Records excerpted from a collection:
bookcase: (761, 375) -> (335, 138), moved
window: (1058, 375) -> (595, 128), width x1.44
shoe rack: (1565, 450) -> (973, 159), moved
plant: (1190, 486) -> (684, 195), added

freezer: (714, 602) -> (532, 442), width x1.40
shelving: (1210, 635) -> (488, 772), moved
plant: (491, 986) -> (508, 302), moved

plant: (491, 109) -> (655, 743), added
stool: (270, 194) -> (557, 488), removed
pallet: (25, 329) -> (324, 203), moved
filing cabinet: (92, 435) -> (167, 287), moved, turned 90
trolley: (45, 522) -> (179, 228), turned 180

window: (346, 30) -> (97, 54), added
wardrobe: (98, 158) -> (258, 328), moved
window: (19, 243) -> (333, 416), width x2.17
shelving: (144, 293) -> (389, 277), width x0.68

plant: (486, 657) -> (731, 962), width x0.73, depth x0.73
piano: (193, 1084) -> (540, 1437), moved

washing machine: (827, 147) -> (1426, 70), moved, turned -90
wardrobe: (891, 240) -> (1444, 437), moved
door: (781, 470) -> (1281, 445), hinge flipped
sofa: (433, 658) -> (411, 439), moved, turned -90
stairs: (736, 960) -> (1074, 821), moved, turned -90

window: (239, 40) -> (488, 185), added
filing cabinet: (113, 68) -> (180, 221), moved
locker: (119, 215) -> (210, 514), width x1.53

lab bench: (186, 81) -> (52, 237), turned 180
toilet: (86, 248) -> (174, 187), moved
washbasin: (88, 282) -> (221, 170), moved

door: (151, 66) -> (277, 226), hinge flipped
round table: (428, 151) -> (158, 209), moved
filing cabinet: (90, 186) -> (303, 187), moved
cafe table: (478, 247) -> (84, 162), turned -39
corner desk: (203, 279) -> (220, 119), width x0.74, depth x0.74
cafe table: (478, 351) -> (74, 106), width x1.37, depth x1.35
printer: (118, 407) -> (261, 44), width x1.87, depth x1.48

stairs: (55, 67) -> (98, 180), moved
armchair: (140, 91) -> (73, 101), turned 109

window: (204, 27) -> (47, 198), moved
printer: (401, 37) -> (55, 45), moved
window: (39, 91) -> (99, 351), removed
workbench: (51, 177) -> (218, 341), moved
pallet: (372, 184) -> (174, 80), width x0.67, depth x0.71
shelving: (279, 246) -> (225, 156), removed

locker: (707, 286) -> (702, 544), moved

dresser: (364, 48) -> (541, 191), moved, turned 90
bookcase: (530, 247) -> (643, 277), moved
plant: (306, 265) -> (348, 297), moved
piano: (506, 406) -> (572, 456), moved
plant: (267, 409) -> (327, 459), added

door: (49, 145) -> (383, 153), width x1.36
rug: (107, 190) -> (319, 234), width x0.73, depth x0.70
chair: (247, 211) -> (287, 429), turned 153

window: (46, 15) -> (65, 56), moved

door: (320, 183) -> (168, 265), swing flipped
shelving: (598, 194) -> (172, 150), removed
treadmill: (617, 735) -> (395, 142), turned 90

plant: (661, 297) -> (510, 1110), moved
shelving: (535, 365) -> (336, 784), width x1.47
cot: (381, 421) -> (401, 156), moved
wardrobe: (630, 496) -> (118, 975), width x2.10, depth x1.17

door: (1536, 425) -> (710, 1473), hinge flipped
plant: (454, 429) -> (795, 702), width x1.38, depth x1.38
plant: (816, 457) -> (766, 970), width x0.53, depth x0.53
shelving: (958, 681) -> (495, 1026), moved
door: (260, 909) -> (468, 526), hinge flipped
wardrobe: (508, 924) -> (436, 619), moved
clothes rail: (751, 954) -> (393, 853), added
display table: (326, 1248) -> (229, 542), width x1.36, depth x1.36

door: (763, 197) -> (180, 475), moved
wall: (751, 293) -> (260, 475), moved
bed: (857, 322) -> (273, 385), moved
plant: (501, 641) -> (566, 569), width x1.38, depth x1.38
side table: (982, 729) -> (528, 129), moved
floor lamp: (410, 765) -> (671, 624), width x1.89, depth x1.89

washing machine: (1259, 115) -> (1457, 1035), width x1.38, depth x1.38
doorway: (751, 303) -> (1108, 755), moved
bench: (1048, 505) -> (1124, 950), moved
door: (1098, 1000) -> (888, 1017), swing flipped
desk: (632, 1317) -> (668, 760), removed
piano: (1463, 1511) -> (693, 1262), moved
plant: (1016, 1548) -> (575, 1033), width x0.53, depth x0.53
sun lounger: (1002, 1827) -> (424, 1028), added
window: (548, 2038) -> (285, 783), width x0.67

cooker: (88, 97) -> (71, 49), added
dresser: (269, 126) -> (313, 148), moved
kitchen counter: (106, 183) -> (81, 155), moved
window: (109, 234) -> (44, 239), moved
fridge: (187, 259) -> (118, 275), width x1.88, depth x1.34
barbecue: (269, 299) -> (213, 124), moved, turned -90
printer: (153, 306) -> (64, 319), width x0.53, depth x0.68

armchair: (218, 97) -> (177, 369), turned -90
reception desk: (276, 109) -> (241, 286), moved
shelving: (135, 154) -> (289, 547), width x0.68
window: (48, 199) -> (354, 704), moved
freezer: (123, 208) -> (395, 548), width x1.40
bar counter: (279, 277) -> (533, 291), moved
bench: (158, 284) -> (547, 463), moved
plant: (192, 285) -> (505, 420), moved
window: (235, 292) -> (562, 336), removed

**What you should do**
Where does the word "counter" occur in the records? Return every line that holds it.

**Answer for the task**
kitchen counter: (106, 183) -> (81, 155), moved
bar counter: (279, 277) -> (533, 291), moved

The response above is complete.